Reproduce the records exactly, beginning with their first line and ending with the line that contains "JOY: KY-023 -> HW-504", and output nothing more.

------ RECORDED INFORMATION ------

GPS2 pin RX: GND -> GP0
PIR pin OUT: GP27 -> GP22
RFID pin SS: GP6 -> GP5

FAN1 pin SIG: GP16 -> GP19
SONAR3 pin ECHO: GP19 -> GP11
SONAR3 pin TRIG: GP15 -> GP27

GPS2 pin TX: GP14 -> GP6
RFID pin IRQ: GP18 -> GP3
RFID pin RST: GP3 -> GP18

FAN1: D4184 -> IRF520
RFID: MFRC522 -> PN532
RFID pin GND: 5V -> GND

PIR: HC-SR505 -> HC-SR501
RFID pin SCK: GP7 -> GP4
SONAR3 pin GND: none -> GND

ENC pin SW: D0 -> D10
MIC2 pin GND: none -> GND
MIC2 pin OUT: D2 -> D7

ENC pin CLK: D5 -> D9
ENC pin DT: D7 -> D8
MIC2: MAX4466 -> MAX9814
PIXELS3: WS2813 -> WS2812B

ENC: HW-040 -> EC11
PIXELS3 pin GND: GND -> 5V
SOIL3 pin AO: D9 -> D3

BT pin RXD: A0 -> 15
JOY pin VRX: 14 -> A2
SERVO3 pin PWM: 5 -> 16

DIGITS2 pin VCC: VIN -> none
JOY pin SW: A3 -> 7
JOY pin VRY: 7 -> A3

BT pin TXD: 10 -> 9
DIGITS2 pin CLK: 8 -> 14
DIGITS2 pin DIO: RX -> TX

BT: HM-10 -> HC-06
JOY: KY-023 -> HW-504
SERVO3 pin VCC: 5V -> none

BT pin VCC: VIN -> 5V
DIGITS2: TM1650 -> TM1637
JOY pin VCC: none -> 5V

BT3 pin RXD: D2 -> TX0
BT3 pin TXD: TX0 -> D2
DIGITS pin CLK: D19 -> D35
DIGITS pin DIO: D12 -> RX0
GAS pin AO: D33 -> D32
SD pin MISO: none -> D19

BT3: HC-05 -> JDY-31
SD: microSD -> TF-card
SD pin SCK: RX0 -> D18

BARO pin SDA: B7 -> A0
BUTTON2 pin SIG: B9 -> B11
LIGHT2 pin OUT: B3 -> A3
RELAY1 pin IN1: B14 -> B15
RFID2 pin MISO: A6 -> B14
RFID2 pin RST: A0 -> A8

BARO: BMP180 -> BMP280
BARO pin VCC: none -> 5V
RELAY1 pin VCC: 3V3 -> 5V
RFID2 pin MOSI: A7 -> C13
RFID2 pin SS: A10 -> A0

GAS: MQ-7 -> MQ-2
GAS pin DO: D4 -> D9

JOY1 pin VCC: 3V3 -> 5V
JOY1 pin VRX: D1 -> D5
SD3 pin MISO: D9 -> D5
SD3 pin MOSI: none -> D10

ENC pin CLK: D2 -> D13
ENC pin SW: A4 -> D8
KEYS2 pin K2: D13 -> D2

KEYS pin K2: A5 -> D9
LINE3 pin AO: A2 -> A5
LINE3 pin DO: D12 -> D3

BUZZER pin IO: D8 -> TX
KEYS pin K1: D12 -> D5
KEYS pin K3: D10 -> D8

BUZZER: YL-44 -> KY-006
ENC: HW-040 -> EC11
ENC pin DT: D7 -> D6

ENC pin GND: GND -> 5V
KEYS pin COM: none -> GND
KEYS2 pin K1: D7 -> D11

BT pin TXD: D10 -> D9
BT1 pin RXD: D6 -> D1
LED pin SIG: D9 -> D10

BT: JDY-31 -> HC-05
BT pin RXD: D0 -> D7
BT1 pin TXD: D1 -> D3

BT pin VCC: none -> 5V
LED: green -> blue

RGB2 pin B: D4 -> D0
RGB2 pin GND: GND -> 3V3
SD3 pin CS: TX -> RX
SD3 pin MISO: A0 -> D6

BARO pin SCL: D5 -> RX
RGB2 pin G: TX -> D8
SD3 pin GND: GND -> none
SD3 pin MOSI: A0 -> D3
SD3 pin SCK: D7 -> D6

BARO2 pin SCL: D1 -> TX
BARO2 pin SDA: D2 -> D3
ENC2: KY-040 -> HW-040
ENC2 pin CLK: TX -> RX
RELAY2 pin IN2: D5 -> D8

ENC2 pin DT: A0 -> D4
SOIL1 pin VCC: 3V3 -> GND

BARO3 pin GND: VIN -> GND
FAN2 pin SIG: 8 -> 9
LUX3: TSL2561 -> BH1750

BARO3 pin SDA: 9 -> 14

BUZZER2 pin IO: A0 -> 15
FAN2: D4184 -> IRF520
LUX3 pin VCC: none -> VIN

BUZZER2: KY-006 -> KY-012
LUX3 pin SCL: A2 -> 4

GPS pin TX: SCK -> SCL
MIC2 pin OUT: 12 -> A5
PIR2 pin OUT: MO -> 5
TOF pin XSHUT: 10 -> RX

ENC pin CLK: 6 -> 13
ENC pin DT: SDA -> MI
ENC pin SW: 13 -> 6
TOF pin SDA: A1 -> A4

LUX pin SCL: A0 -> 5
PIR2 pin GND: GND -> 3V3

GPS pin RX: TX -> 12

------

ANSWER TO THE PROBLEM
GPS2 pin RX: GND -> GP0
PIR pin OUT: GP27 -> GP22
RFID pin SS: GP6 -> GP5

FAN1 pin SIG: GP16 -> GP19
SONAR3 pin ECHO: GP19 -> GP11
SONAR3 pin TRIG: GP15 -> GP27

GPS2 pin TX: GP14 -> GP6
RFID pin IRQ: GP18 -> GP3
RFID pin RST: GP3 -> GP18

FAN1: D4184 -> IRF520
RFID: MFRC522 -> PN532
RFID pin GND: 5V -> GND

PIR: HC-SR505 -> HC-SR501
RFID pin SCK: GP7 -> GP4
SONAR3 pin GND: none -> GND

ENC pin SW: D0 -> D10
MIC2 pin GND: none -> GND
MIC2 pin OUT: D2 -> D7

ENC pin CLK: D5 -> D9
ENC pin DT: D7 -> D8
MIC2: MAX4466 -> MAX9814
PIXELS3: WS2813 -> WS2812B

ENC: HW-040 -> EC11
PIXELS3 pin GND: GND -> 5V
SOIL3 pin AO: D9 -> D3

BT pin RXD: A0 -> 15
JOY pin VRX: 14 -> A2
SERVO3 pin PWM: 5 -> 16

DIGITS2 pin VCC: VIN -> none
JOY pin SW: A3 -> 7
JOY pin VRY: 7 -> A3

BT pin TXD: 10 -> 9
DIGITS2 pin CLK: 8 -> 14
DIGITS2 pin DIO: RX -> TX

BT: HM-10 -> HC-06
JOY: KY-023 -> HW-504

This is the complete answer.